==== DATA EXTRACTS

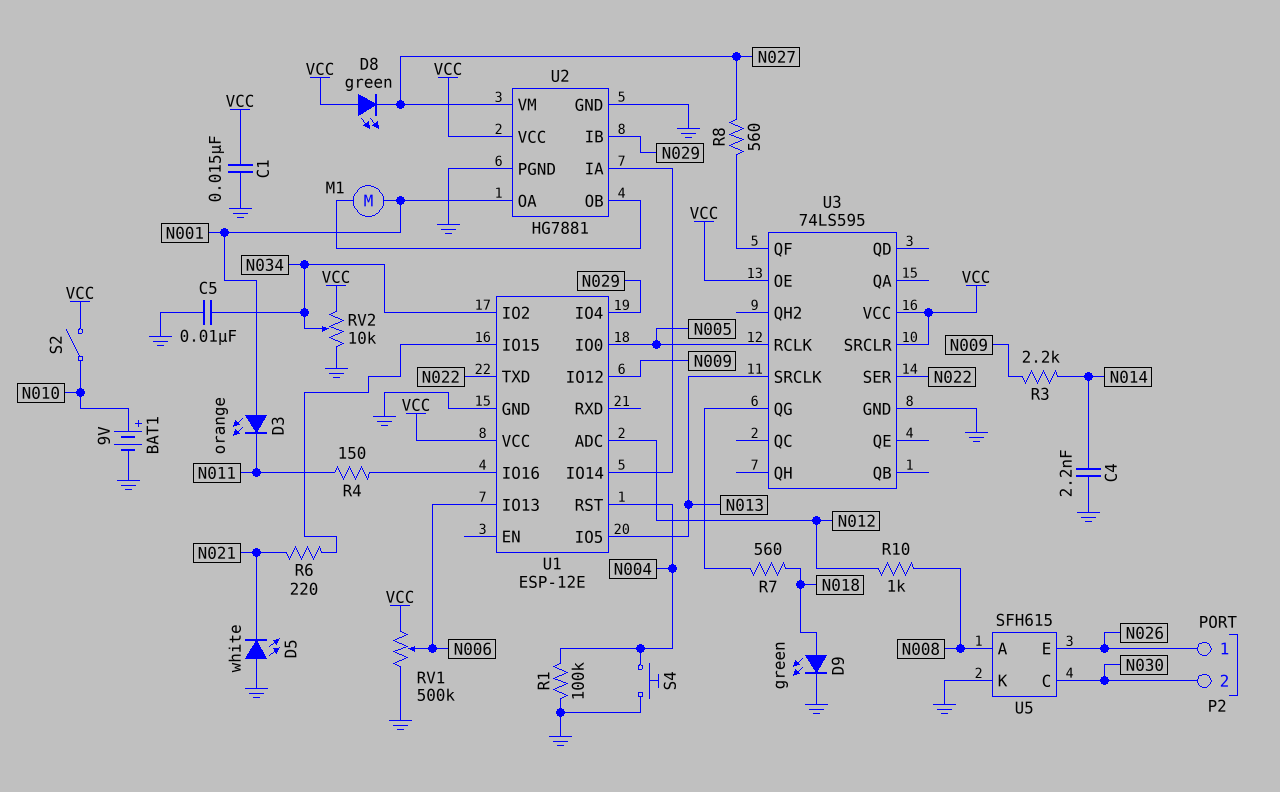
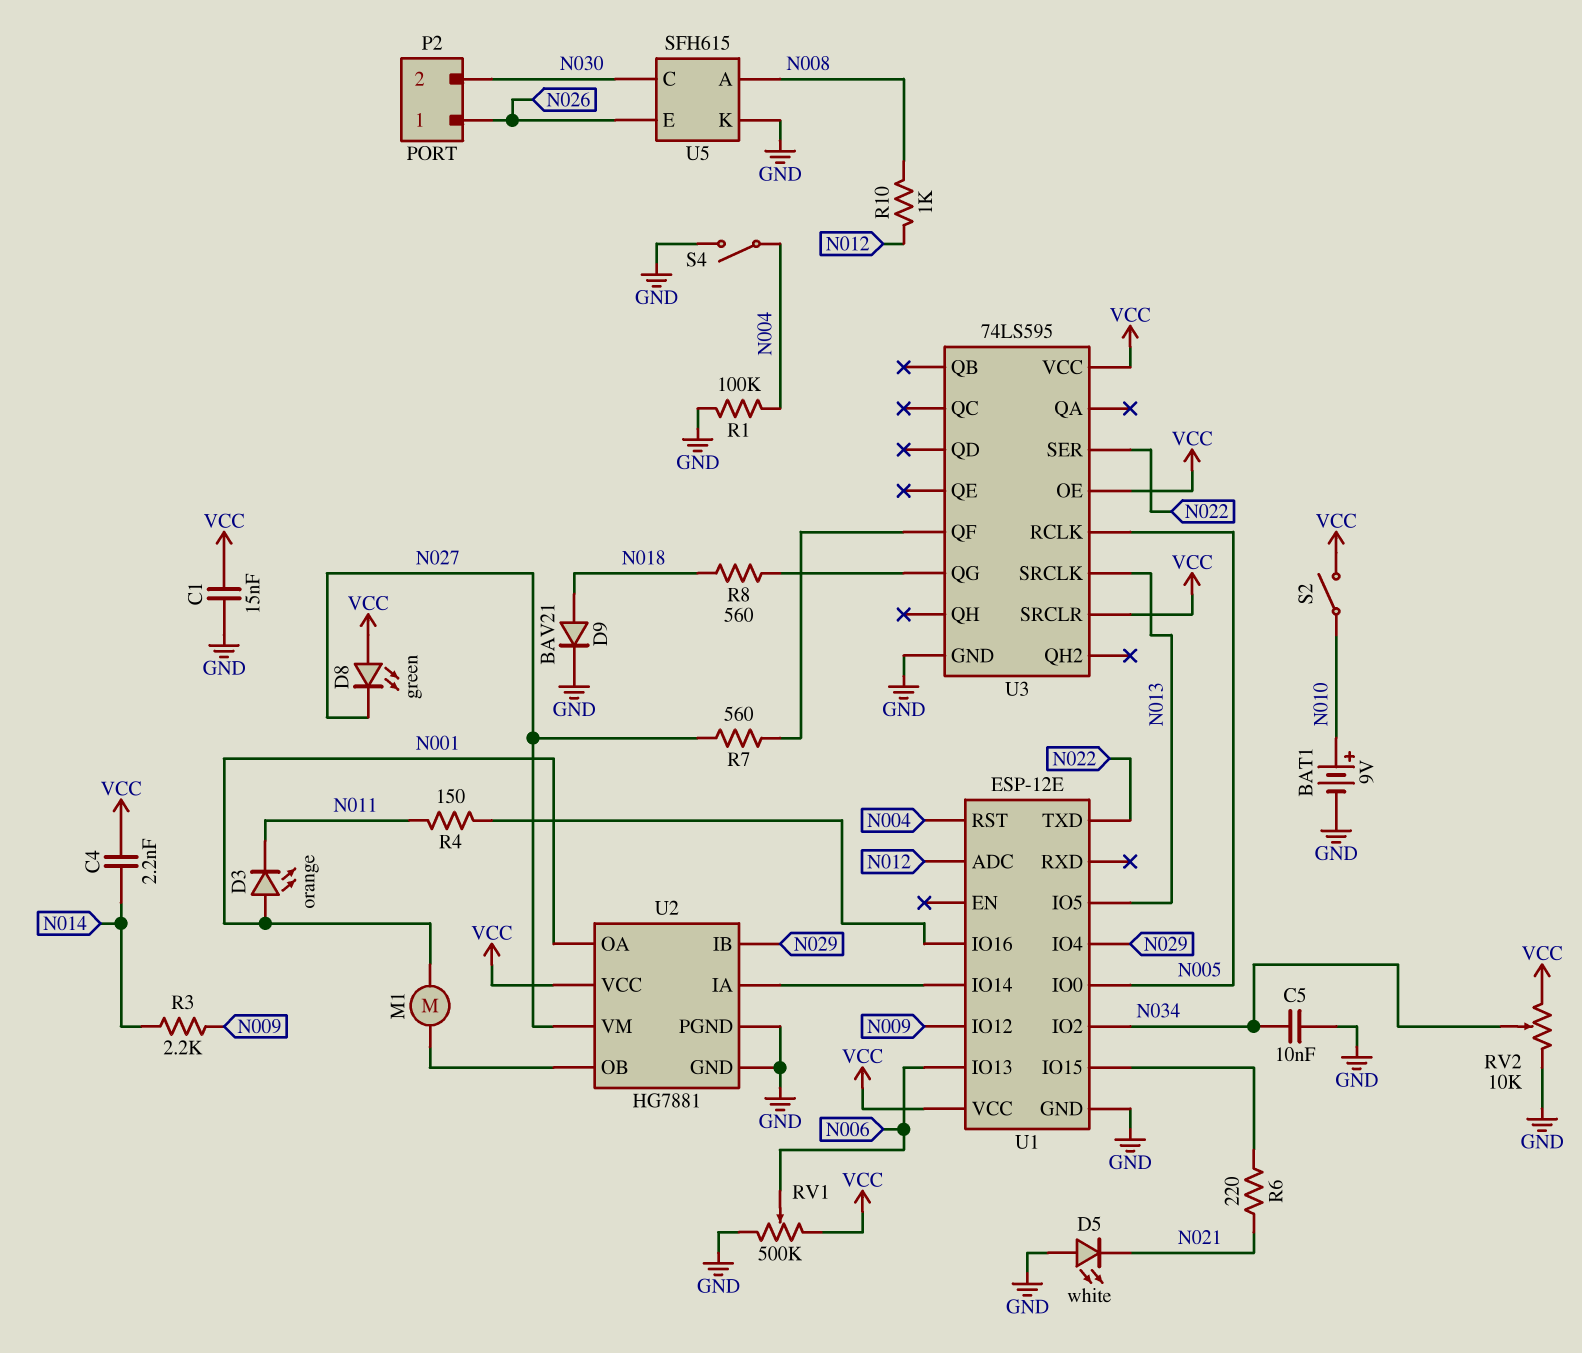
C4: 2.2nF (GND, N014) -> 2.2nF (N014, VCC)
D9: LED green (A N018, K GND) -> diode BAV21 (A N018, K GND)
R7: 560 (N018, U3/QG) -> 560 (N027, U3/QF)
R8: 560 (N027, U3/QF) -> 560 (N018, U3/QG)
S4: button (GND, N004) -> switch (GND, N004)

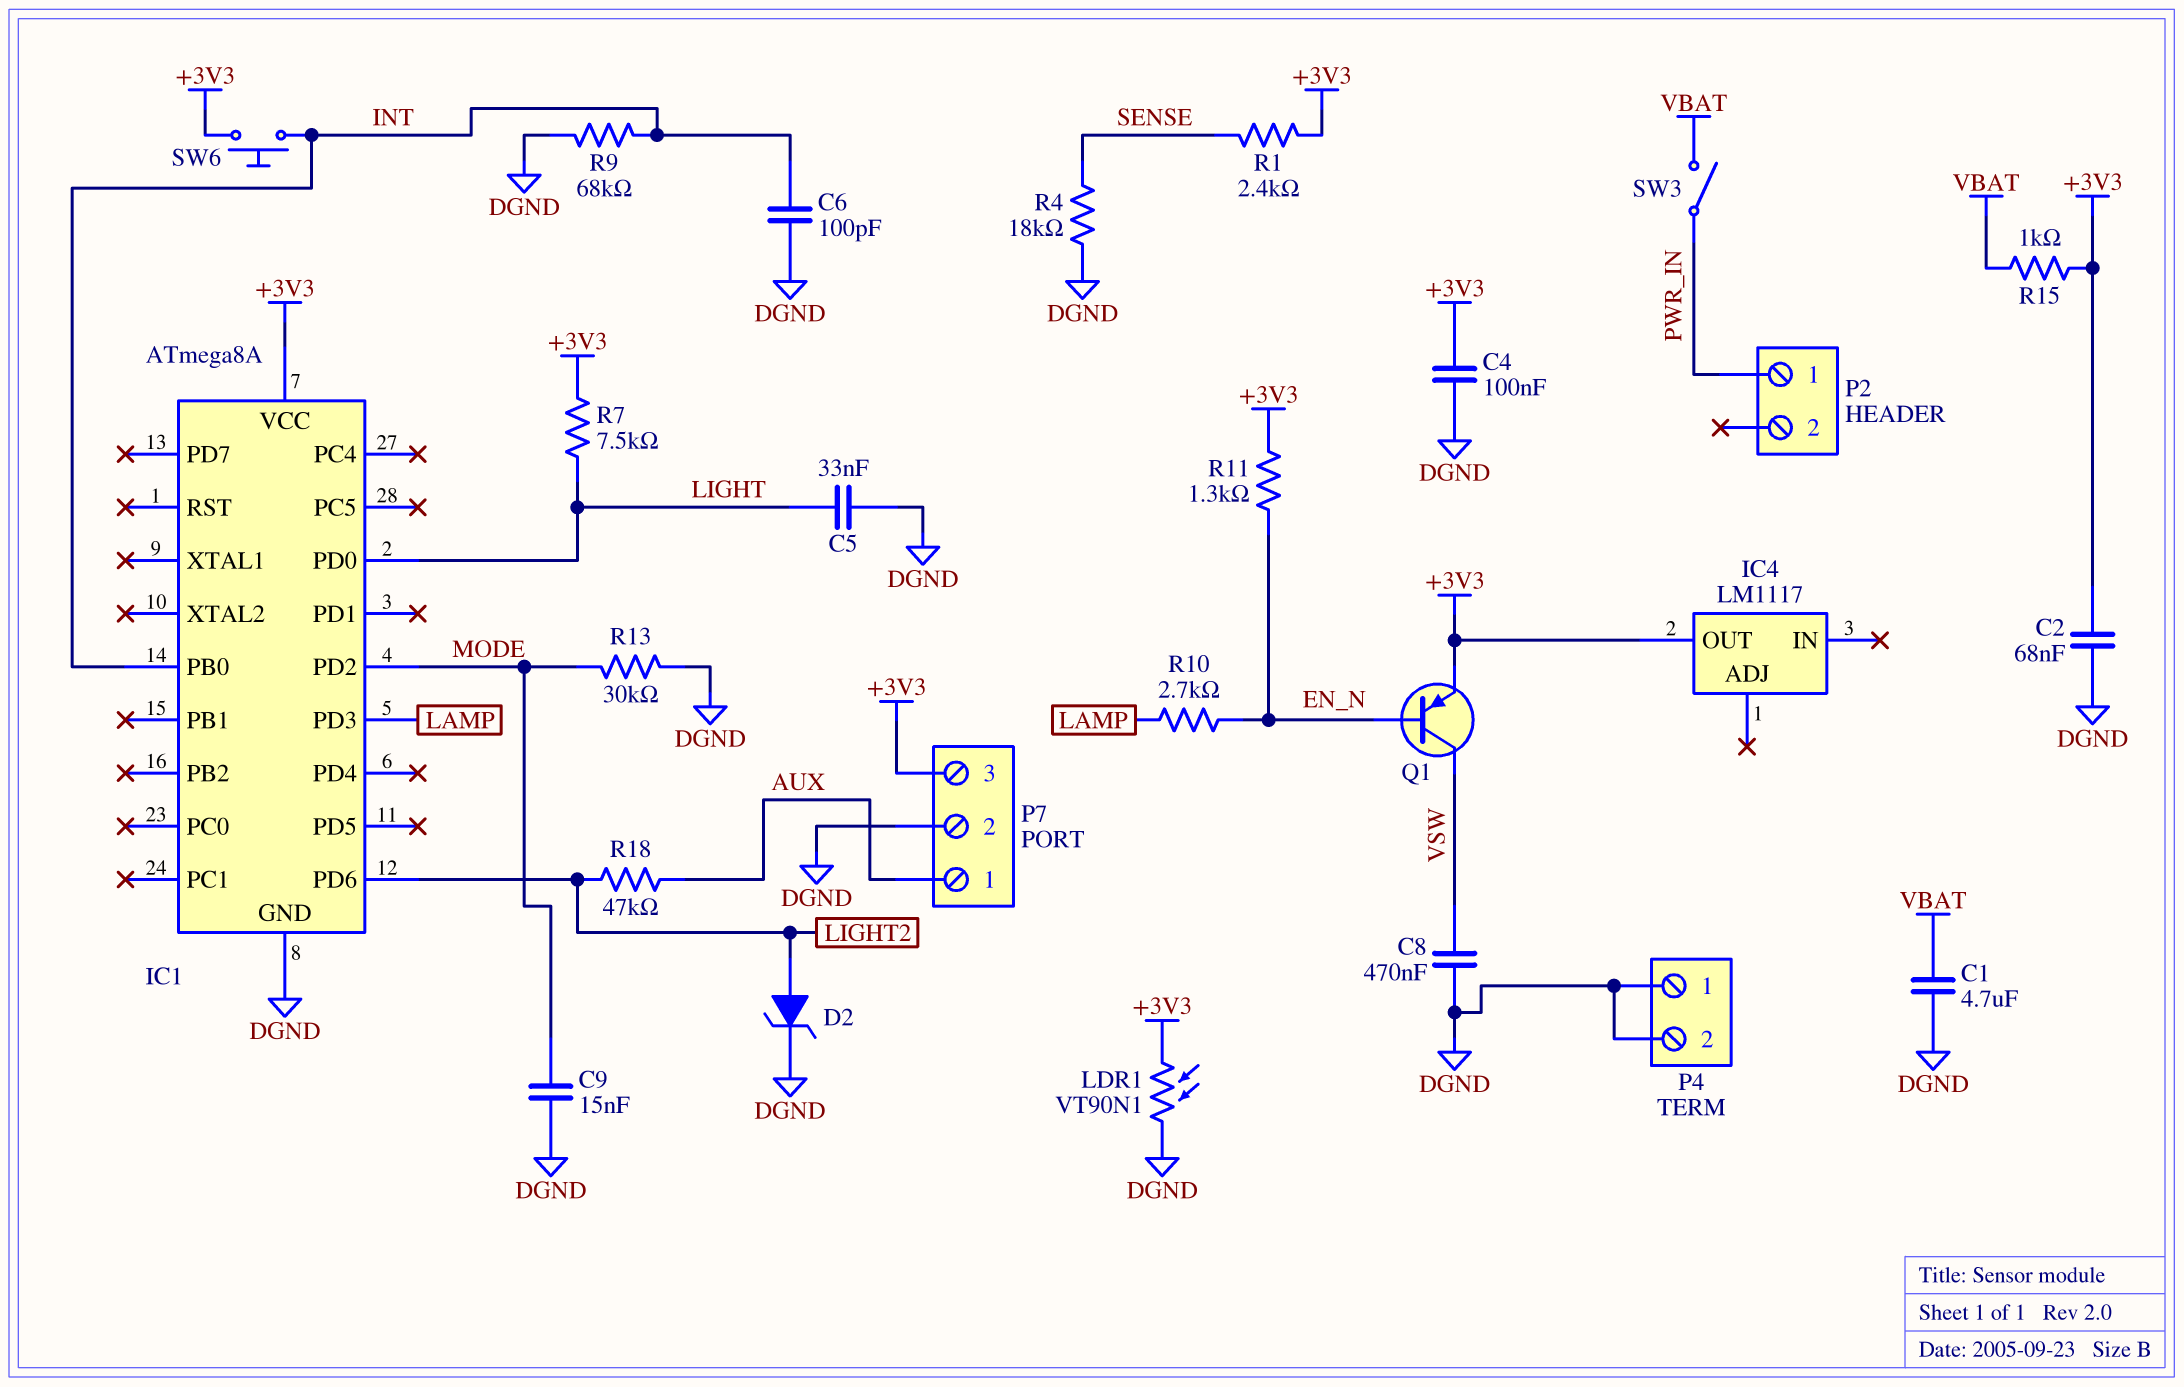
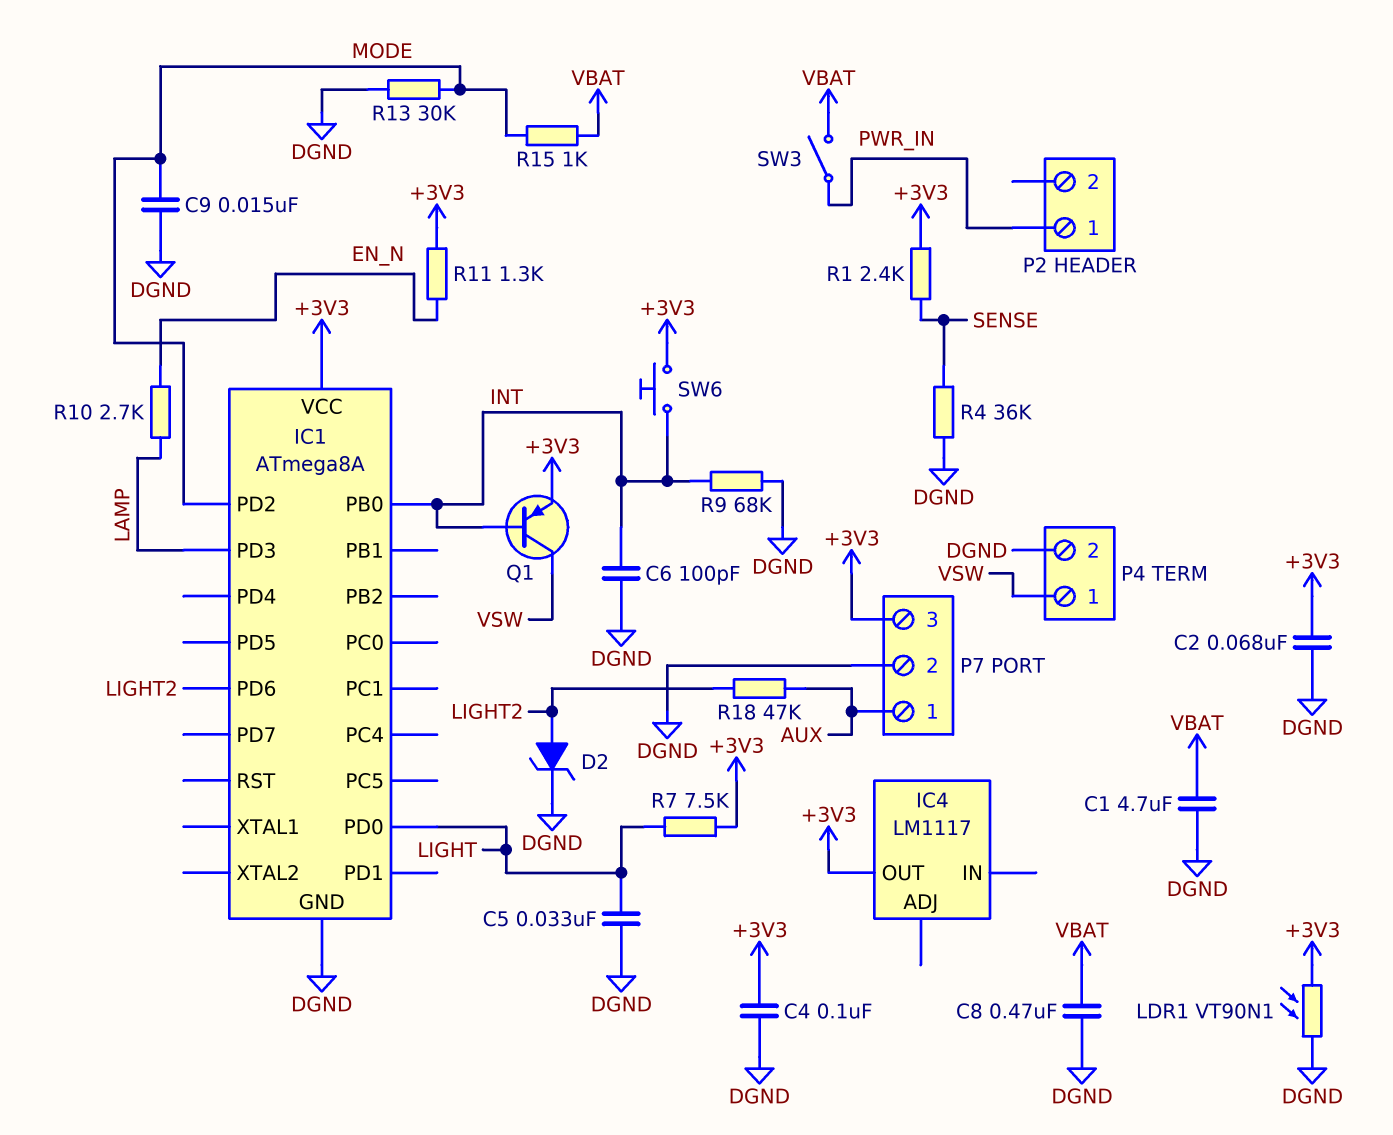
C8: 470nF (DGND, VSW) -> 470nF (DGND, VBAT)
P4 pin 1: DGND -> VSW
Q1: PNP (B EN_N, C VSW, E +3V3) -> PNP (B INT, C VSW, E +3V3)
R4: 18k (DGND, SENSE) -> 36k (DGND, SENSE)
R15: 1k (+3V3, VBAT) -> 1k (MODE, VBAT)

========

**PROMPT:**
Pick out every line above that holds the word "VBAT" and copy it.

**OUTPUT OF THE TASK:**
C8: 470nF (DGND, VSW) -> 470nF (DGND, VBAT)
R15: 1k (+3V3, VBAT) -> 1k (MODE, VBAT)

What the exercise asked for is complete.